[Data extracted from a collection]
☆ ☆ ☆

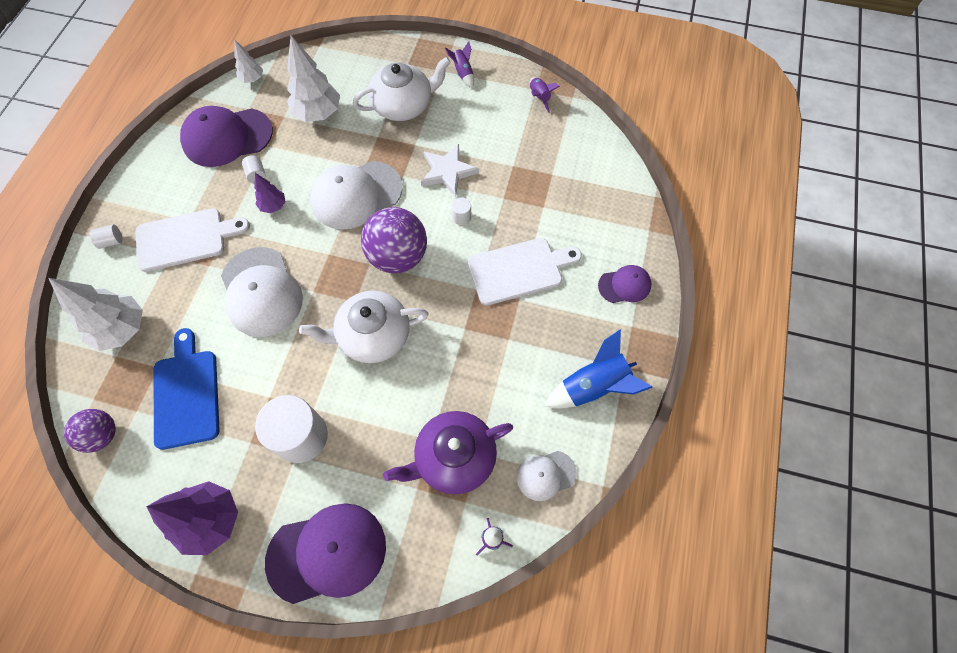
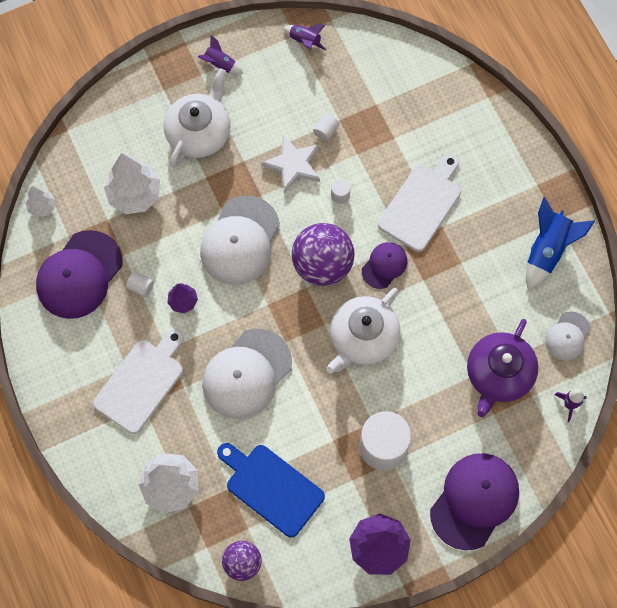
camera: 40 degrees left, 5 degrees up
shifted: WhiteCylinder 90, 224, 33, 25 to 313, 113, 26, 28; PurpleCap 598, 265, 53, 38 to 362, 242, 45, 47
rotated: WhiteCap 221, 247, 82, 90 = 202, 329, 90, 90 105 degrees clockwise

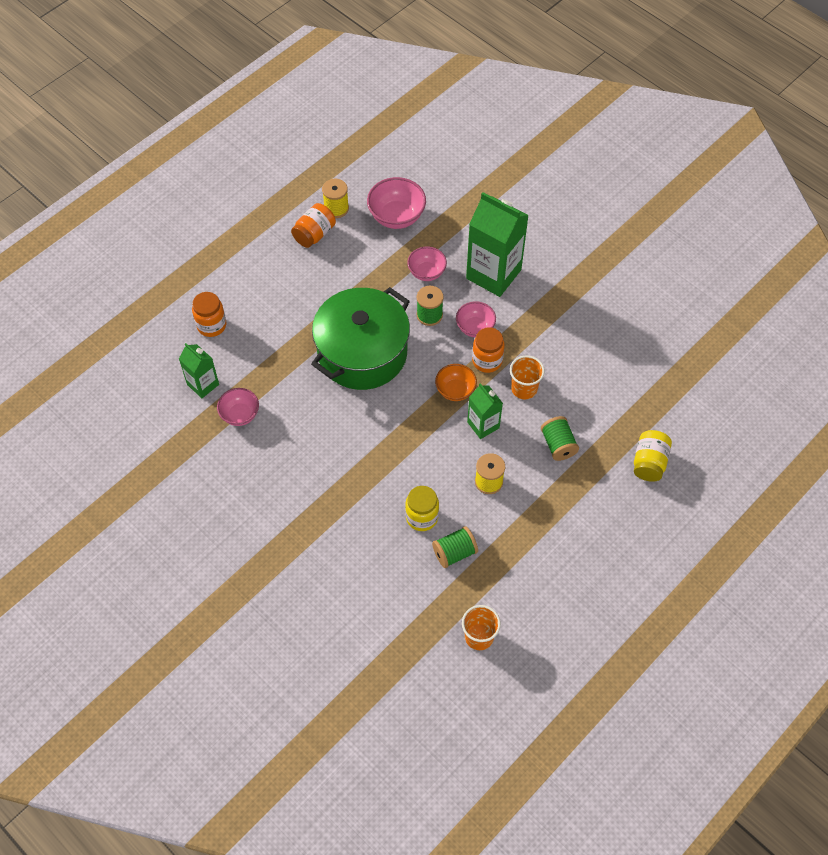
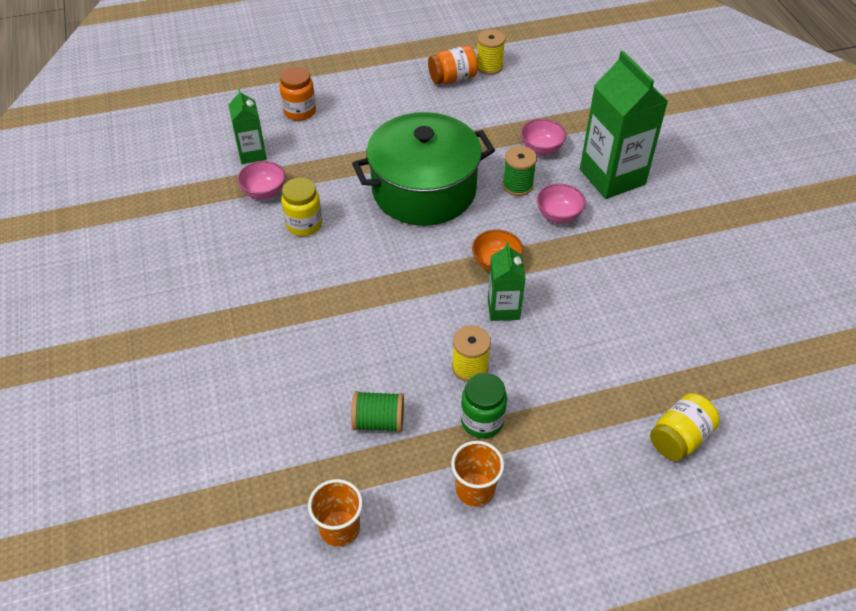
camera: 30 degrees right, 10 degrees down
gone: PinkBowl 367, 177, 59, 52; OrangeJar 472, 327, 33, 46; GreenSpool 541, 416, 38, 45
new: GreenJar 461, 373, 46, 65
shifted: YellowJar 405, 486, 34, 45 to 281, 178, 41, 58; OrangeCup 510, 355, 35, 44 to 451, 441, 53, 66

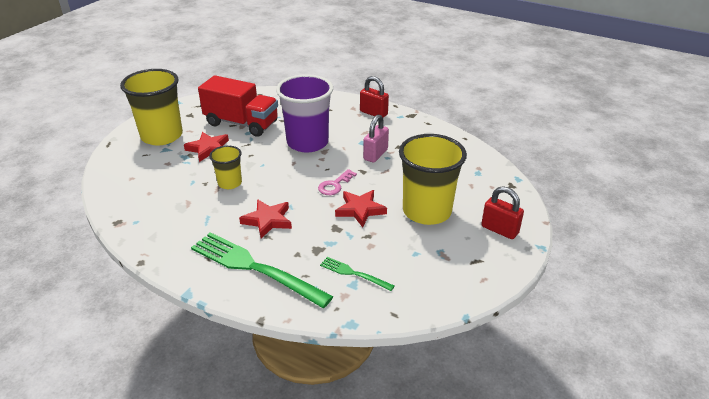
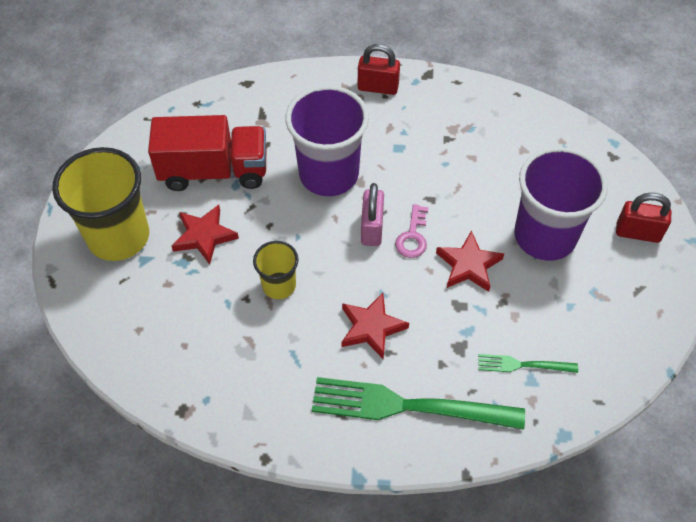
camera: 25 degrees left, 20 degrees up
shifted: PinkPadlock 363, 114, 26, 49 to 361, 183, 23, 63
repainted: YellowCup 399, 134, 68, 91 to PurpleCup 514, 147, 94, 114

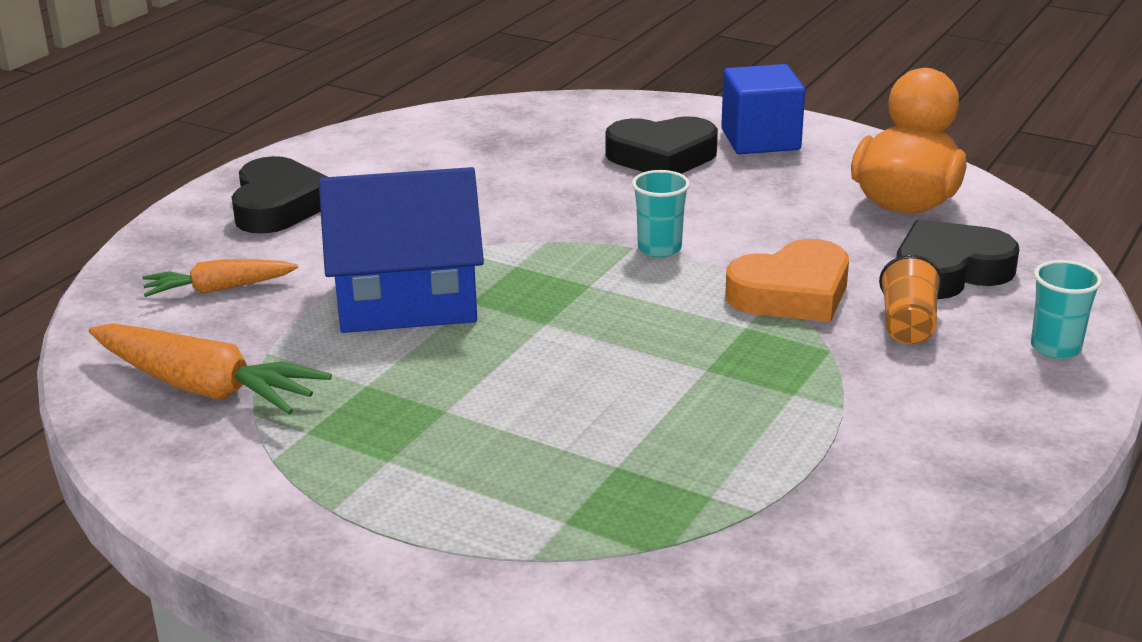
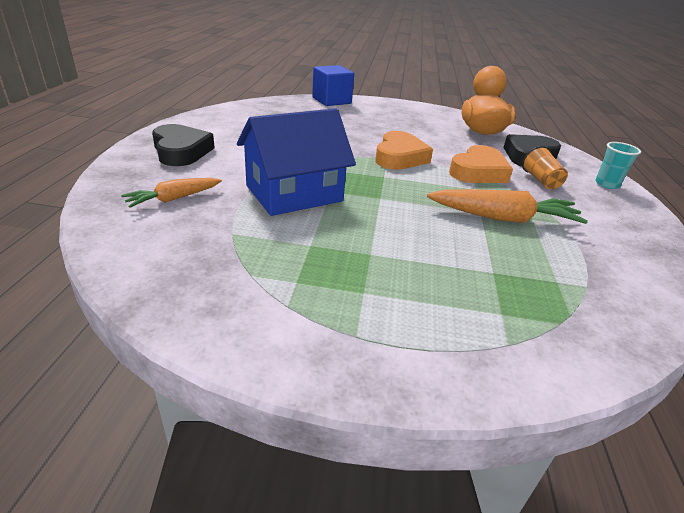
camera: 25 degrees left, 5 degrees up
gone: BlackHeart 605, 116, 113, 58
shifted: OrangeCarrot 89, 323, 243, 92 to 427, 189, 161, 35; BlueCube 721, 64, 84, 90 to 312, 65, 42, 41
swapped: TurquoiseCup 632, 170, 58, 87 to OrangeHeart 375, 131, 58, 39

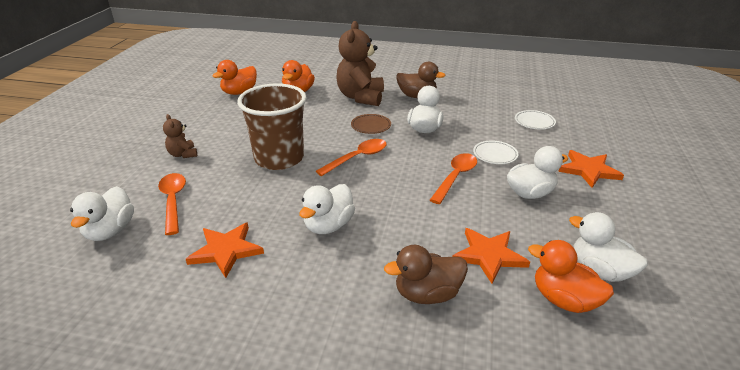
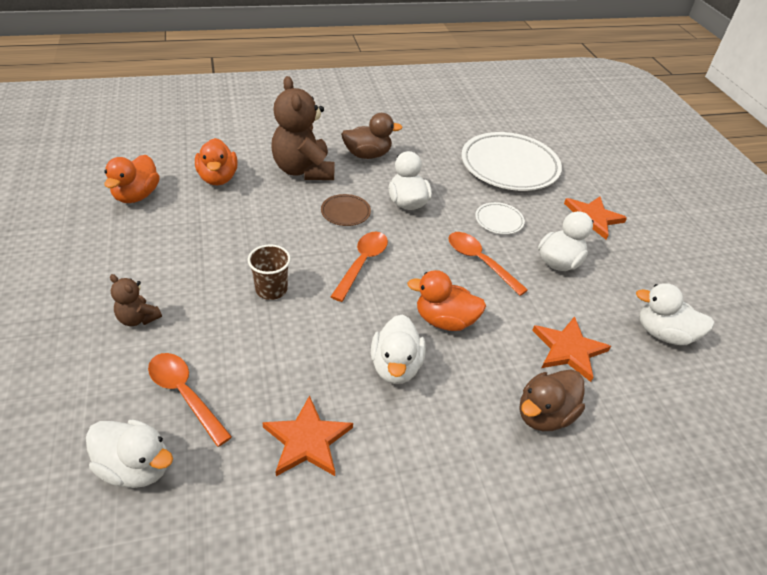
camera: 30 degrees left, 10 degrees up
shifted: OrangeDuck 528, 240, 86, 73 to 407, 270, 79, 61
rotated: WhiteDuck 70, 186, 64, 55 = 86, 419, 87, 69 45 degrees counterclockwise; OrangeSpoon 430, 153, 47, 51 = 448, 232, 80, 64 45 degrees counterclockwise
scaled: BrownCup 237, 83, 69, 87 = 248, 244, 43, 56 x0.50; WhitePlate 515, 110, 41, 20 = 462, 132, 100, 59 x2.25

☆ ☆ ☆

- _Work required_
How many lines in the entries include the string "gone"? Answer with the number alone.

- _Answer to the problem_
2